### What is required
Write out every entry word for word.

++++ Task material

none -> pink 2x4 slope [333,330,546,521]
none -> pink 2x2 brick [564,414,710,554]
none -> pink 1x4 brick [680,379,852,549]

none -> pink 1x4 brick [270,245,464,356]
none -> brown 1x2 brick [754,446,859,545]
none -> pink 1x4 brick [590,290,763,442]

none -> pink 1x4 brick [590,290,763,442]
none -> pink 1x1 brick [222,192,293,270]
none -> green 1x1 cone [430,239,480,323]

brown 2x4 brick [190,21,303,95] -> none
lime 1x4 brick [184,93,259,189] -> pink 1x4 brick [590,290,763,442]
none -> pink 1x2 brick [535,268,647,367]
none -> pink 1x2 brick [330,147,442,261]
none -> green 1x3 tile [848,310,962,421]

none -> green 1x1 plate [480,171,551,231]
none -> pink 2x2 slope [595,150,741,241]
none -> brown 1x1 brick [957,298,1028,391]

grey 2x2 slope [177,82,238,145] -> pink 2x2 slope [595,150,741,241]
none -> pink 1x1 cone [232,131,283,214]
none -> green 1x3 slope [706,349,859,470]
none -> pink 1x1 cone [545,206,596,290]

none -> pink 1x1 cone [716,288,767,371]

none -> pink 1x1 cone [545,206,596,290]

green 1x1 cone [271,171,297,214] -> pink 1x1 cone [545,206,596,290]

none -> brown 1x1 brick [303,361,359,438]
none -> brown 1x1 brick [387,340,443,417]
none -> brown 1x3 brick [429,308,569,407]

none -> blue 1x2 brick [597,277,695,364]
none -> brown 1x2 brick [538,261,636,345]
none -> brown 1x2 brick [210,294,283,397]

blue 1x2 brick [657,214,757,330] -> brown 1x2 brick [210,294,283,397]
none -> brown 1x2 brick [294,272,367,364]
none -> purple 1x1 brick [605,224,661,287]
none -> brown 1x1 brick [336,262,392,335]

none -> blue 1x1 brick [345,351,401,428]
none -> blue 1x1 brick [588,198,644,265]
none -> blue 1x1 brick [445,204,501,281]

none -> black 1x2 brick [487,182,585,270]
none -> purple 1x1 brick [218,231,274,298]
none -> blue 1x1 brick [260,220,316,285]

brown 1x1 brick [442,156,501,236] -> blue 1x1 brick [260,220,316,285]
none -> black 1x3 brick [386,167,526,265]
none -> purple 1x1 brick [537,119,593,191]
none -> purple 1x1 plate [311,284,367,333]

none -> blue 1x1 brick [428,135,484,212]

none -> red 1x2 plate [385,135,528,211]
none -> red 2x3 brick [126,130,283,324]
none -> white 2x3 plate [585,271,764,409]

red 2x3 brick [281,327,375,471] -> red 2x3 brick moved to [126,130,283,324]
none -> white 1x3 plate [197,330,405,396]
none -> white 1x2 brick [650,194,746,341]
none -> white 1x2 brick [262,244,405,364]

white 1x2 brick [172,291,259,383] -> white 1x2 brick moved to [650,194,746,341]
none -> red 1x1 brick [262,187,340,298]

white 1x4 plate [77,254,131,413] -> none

++++++++

### Answer to the exercise
none -> pink 2x4 slope [333,330,546,521]
none -> pink 2x2 brick [564,414,710,554]
none -> pink 1x4 brick [680,379,852,549]

none -> pink 1x4 brick [270,245,464,356]
none -> brown 1x2 brick [754,446,859,545]
none -> pink 1x4 brick [590,290,763,442]

none -> pink 1x4 brick [590,290,763,442]
none -> pink 1x1 brick [222,192,293,270]
none -> green 1x1 cone [430,239,480,323]

brown 2x4 brick [190,21,303,95] -> none
lime 1x4 brick [184,93,259,189] -> pink 1x4 brick [590,290,763,442]
none -> pink 1x2 brick [535,268,647,367]
none -> pink 1x2 brick [330,147,442,261]
none -> green 1x3 tile [848,310,962,421]

none -> green 1x1 plate [480,171,551,231]
none -> pink 2x2 slope [595,150,741,241]
none -> brown 1x1 brick [957,298,1028,391]

grey 2x2 slope [177,82,238,145] -> pink 2x2 slope [595,150,741,241]
none -> pink 1x1 cone [232,131,283,214]
none -> green 1x3 slope [706,349,859,470]
none -> pink 1x1 cone [545,206,596,290]

none -> pink 1x1 cone [716,288,767,371]

none -> pink 1x1 cone [545,206,596,290]

green 1x1 cone [271,171,297,214] -> pink 1x1 cone [545,206,596,290]

none -> brown 1x1 brick [303,361,359,438]
none -> brown 1x1 brick [387,340,443,417]
none -> brown 1x3 brick [429,308,569,407]

none -> blue 1x2 brick [597,277,695,364]
none -> brown 1x2 brick [538,261,636,345]
none -> brown 1x2 brick [210,294,283,397]

blue 1x2 brick [657,214,757,330] -> brown 1x2 brick [210,294,283,397]
none -> brown 1x2 brick [294,272,367,364]
none -> purple 1x1 brick [605,224,661,287]
none -> brown 1x1 brick [336,262,392,335]

none -> blue 1x1 brick [345,351,401,428]
none -> blue 1x1 brick [588,198,644,265]
none -> blue 1x1 brick [445,204,501,281]

none -> black 1x2 brick [487,182,585,270]
none -> purple 1x1 brick [218,231,274,298]
none -> blue 1x1 brick [260,220,316,285]

brown 1x1 brick [442,156,501,236] -> blue 1x1 brick [260,220,316,285]
none -> black 1x3 brick [386,167,526,265]
none -> purple 1x1 brick [537,119,593,191]
none -> purple 1x1 plate [311,284,367,333]

none -> blue 1x1 brick [428,135,484,212]

none -> red 1x2 plate [385,135,528,211]
none -> red 2x3 brick [126,130,283,324]
none -> white 2x3 plate [585,271,764,409]

red 2x3 brick [281,327,375,471] -> red 2x3 brick moved to [126,130,283,324]
none -> white 1x3 plate [197,330,405,396]
none -> white 1x2 brick [650,194,746,341]
none -> white 1x2 brick [262,244,405,364]

white 1x2 brick [172,291,259,383] -> white 1x2 brick moved to [650,194,746,341]
none -> red 1x1 brick [262,187,340,298]

white 1x4 plate [77,254,131,413] -> none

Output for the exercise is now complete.